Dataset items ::
● ● ● ● ●
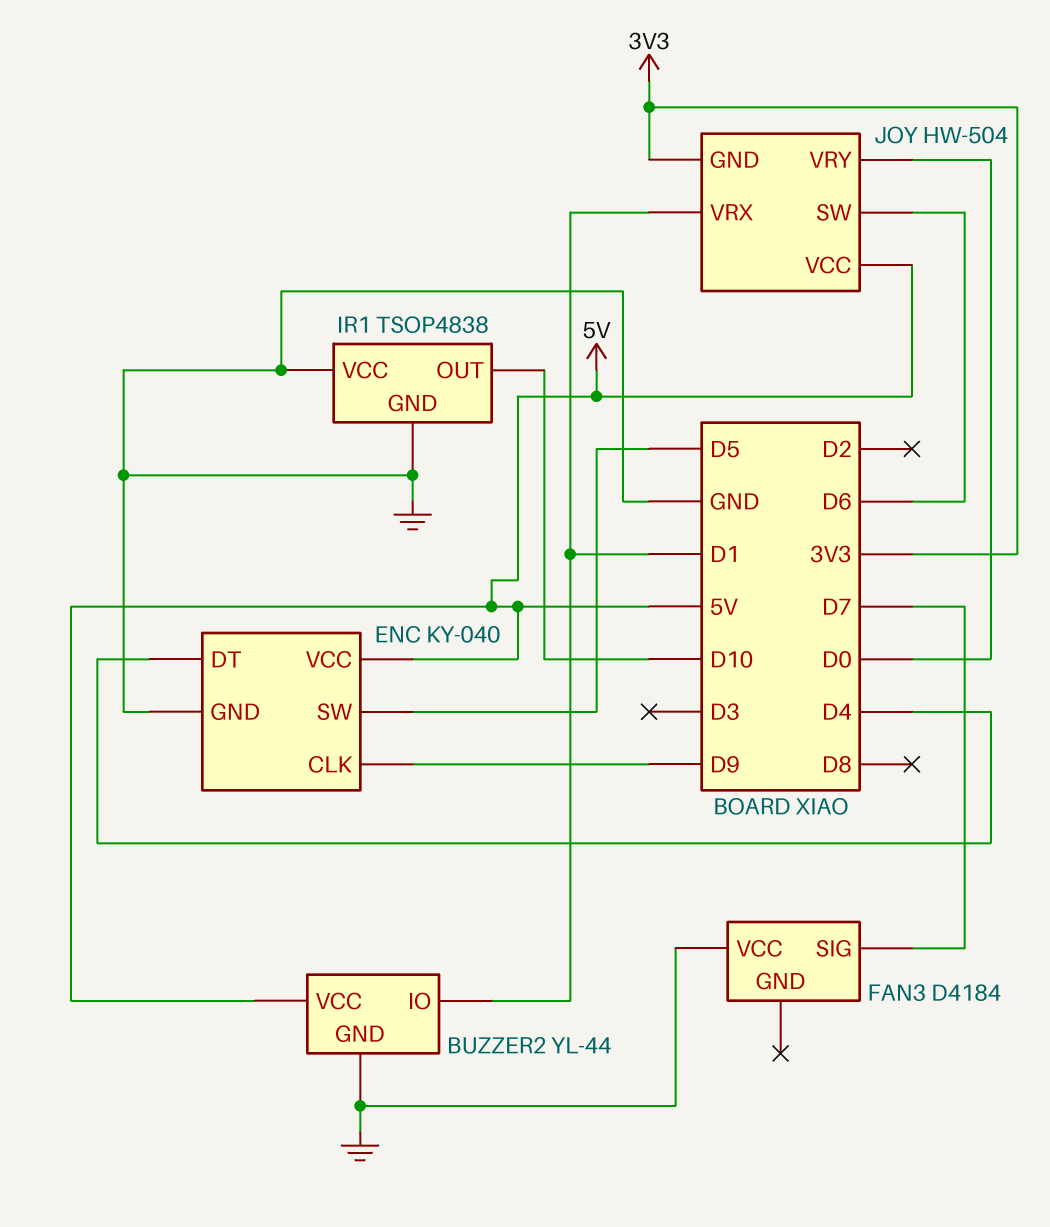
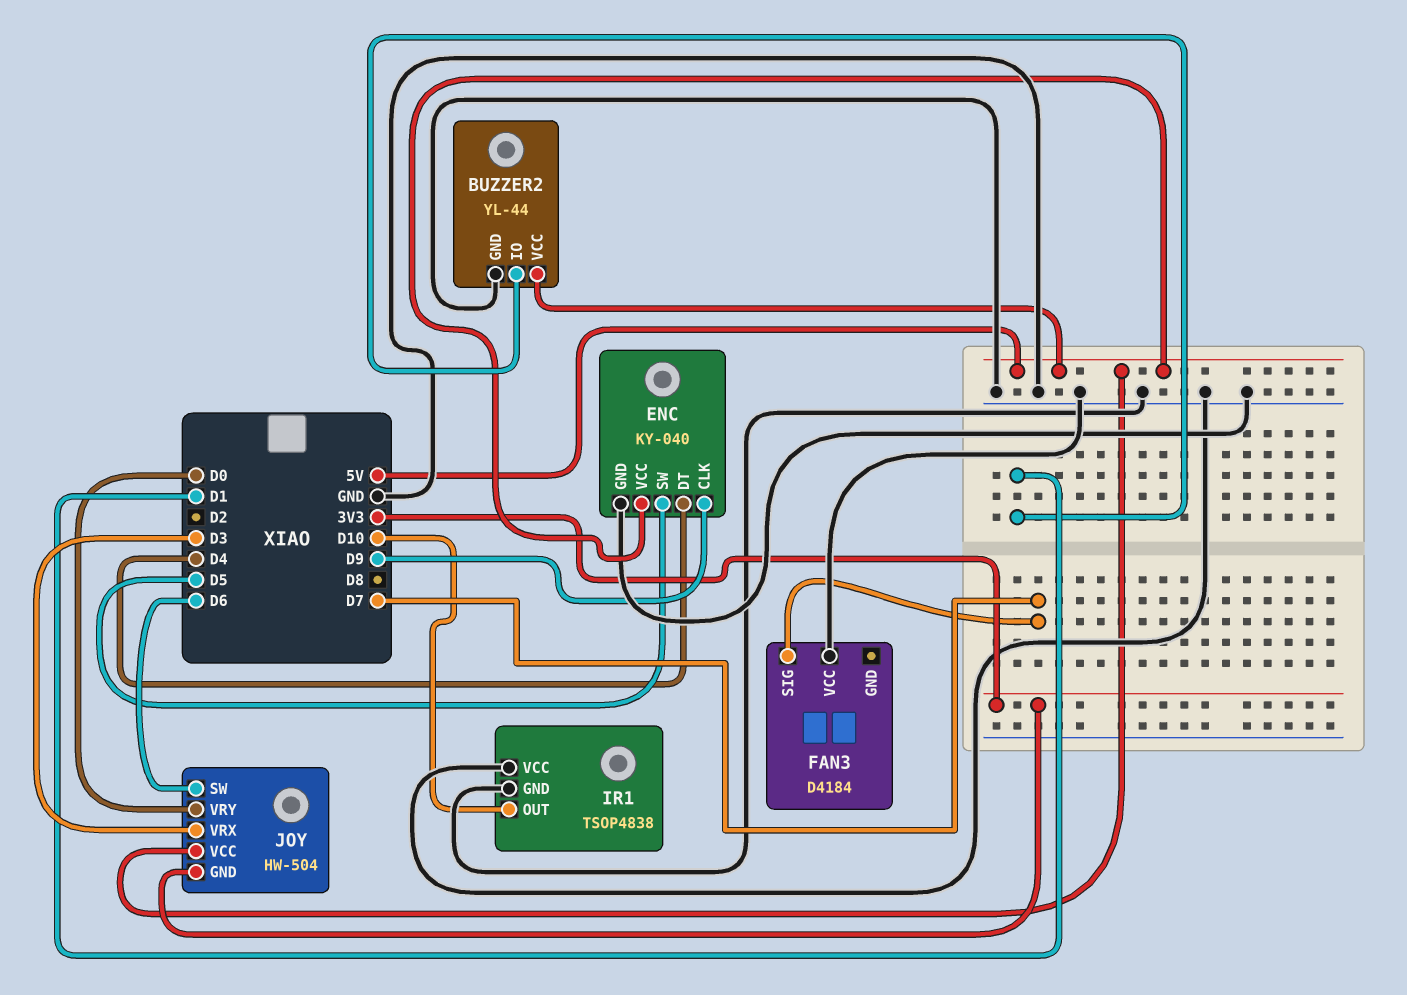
JOY pin VRX: D1 -> D3

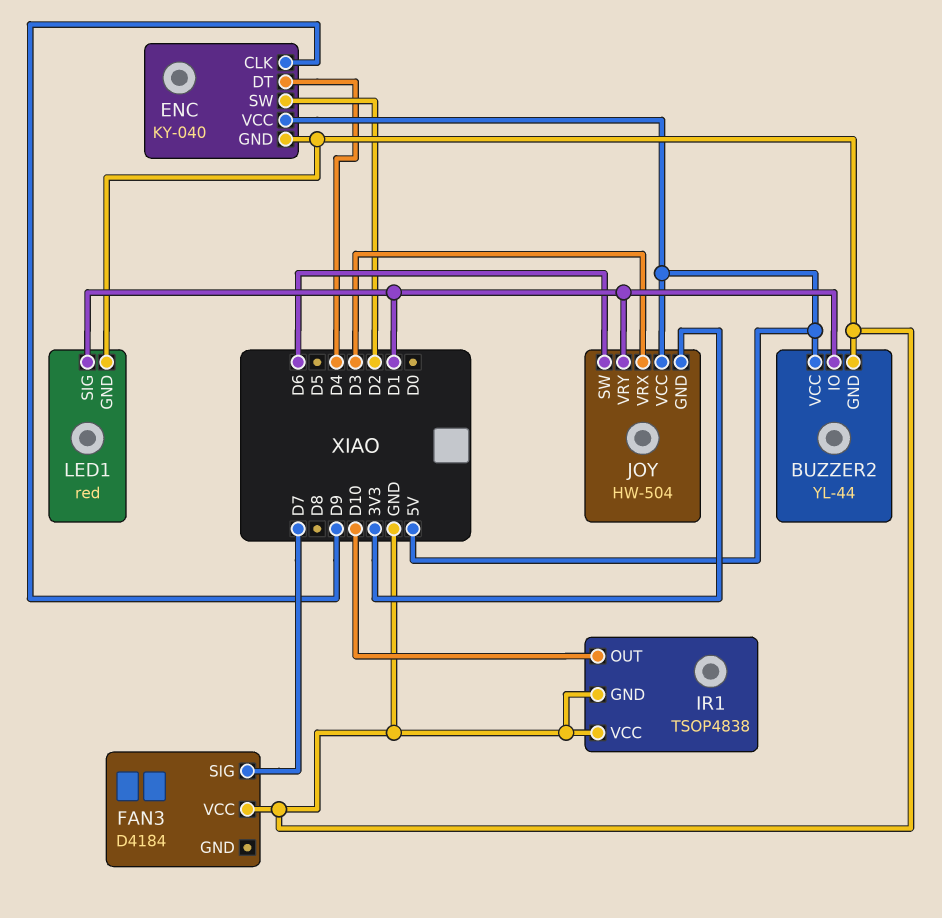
ENC pin SW: D5 -> D2
JOY pin VRY: D0 -> D1
LED1: none -> red
LED1 pin GND: none -> GND
LED1 pin SIG: none -> D1

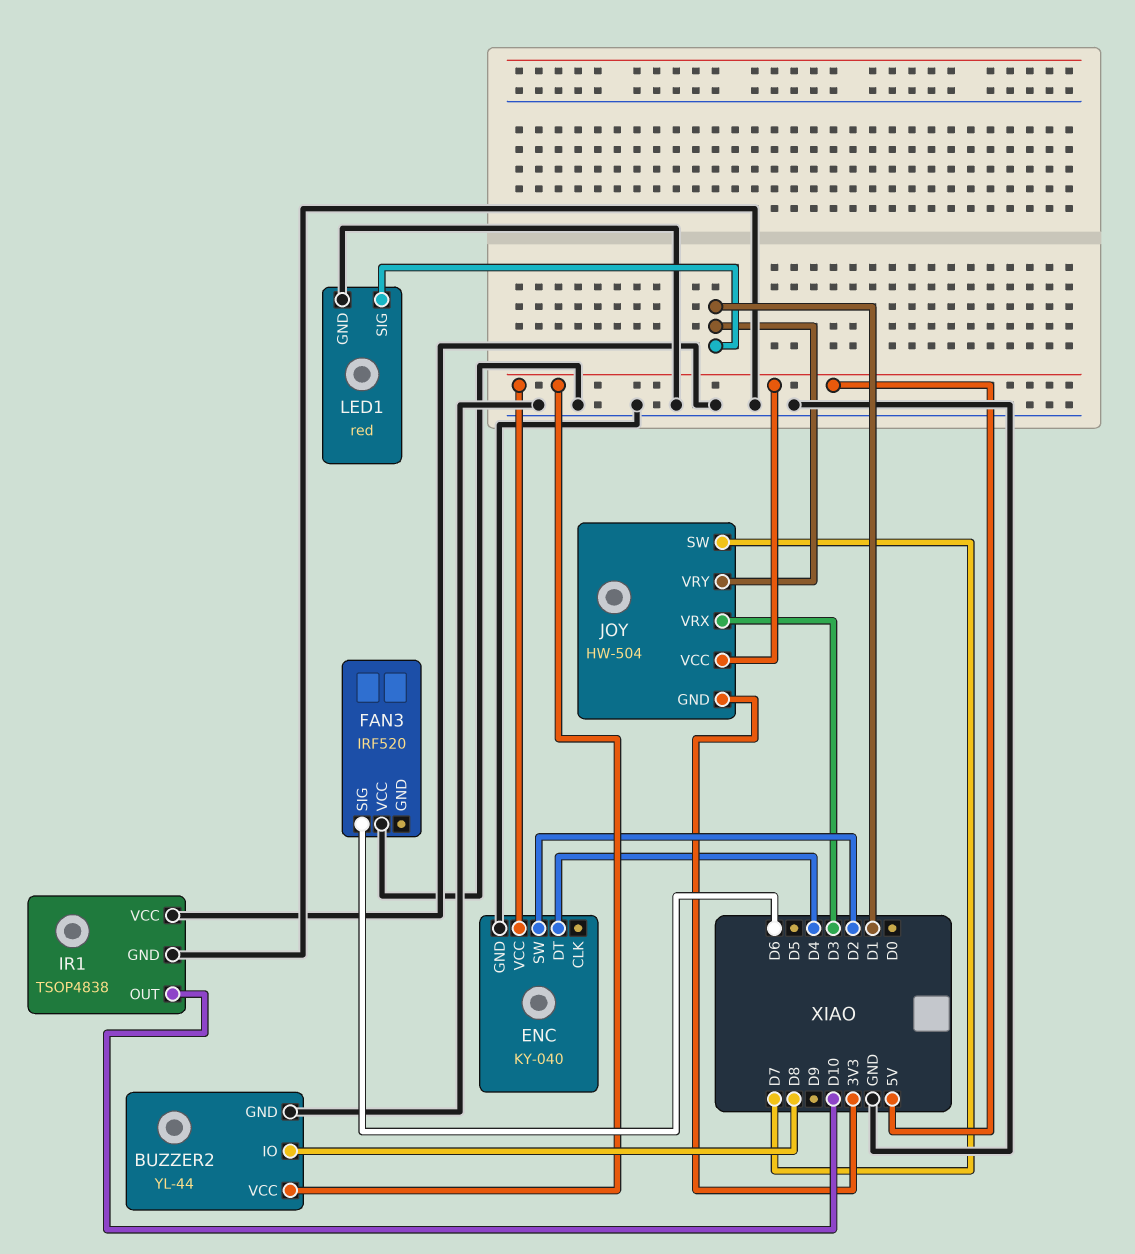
BUZZER2 pin IO: D1 -> D8
ENC pin CLK: D9 -> none
FAN3: D4184 -> IRF520
FAN3 pin SIG: D7 -> D6
JOY pin SW: D6 -> D7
● ● ● ● ●
Give the entries above again, exactly as written and free of images.

RESPONSE AREA ::
JOY pin VRX: D1 -> D3

ENC pin SW: D5 -> D2
JOY pin VRY: D0 -> D1
LED1: none -> red
LED1 pin GND: none -> GND
LED1 pin SIG: none -> D1

BUZZER2 pin IO: D1 -> D8
ENC pin CLK: D9 -> none
FAN3: D4184 -> IRF520
FAN3 pin SIG: D7 -> D6
JOY pin SW: D6 -> D7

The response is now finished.